Prompt:
Your response should contain every line from the data below that holds the string "green".

┏━━

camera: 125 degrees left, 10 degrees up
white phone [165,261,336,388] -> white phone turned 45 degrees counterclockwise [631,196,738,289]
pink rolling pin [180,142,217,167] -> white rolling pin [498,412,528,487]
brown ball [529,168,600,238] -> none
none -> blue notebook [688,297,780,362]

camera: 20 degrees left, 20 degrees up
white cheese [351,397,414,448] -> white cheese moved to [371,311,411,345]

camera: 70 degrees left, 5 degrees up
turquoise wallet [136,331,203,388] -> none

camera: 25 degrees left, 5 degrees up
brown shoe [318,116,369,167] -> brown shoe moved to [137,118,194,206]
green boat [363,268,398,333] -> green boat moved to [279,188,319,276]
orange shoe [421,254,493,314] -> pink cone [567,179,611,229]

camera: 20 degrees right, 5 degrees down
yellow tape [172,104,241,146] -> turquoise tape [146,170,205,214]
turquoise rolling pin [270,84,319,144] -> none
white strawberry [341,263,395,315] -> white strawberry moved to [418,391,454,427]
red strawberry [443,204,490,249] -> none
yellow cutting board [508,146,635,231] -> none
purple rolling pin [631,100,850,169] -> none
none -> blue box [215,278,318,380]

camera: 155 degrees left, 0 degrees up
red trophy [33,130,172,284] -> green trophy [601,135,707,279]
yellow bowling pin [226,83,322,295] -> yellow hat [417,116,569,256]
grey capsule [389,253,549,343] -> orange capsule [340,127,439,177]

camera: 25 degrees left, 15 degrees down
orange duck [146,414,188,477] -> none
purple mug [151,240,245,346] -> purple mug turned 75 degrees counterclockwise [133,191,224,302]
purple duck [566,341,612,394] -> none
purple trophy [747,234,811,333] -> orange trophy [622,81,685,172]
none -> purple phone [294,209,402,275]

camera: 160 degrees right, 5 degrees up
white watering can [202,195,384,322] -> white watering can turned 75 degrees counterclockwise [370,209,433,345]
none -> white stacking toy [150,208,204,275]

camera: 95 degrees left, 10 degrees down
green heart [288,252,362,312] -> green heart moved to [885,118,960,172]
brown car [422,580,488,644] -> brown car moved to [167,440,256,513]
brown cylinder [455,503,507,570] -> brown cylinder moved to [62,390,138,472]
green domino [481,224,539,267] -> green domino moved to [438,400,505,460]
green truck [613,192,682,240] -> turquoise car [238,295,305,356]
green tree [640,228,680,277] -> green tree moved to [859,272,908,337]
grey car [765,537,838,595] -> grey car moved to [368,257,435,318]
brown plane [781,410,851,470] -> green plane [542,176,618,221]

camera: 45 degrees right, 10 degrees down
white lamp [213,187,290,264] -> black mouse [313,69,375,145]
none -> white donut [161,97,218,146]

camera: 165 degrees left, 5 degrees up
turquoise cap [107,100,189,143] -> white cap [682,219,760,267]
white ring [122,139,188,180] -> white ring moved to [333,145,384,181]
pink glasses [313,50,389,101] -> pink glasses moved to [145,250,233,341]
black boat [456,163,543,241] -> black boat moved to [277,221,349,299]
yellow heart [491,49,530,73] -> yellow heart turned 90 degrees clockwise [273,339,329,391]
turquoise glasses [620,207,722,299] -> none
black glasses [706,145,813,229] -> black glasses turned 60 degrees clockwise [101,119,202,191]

┗━━

Solution to this task:
green boat [363,268,398,333] -> green boat moved to [279,188,319,276]
red trophy [33,130,172,284] -> green trophy [601,135,707,279]
green heart [288,252,362,312] -> green heart moved to [885,118,960,172]
green domino [481,224,539,267] -> green domino moved to [438,400,505,460]
green truck [613,192,682,240] -> turquoise car [238,295,305,356]
green tree [640,228,680,277] -> green tree moved to [859,272,908,337]
brown plane [781,410,851,470] -> green plane [542,176,618,221]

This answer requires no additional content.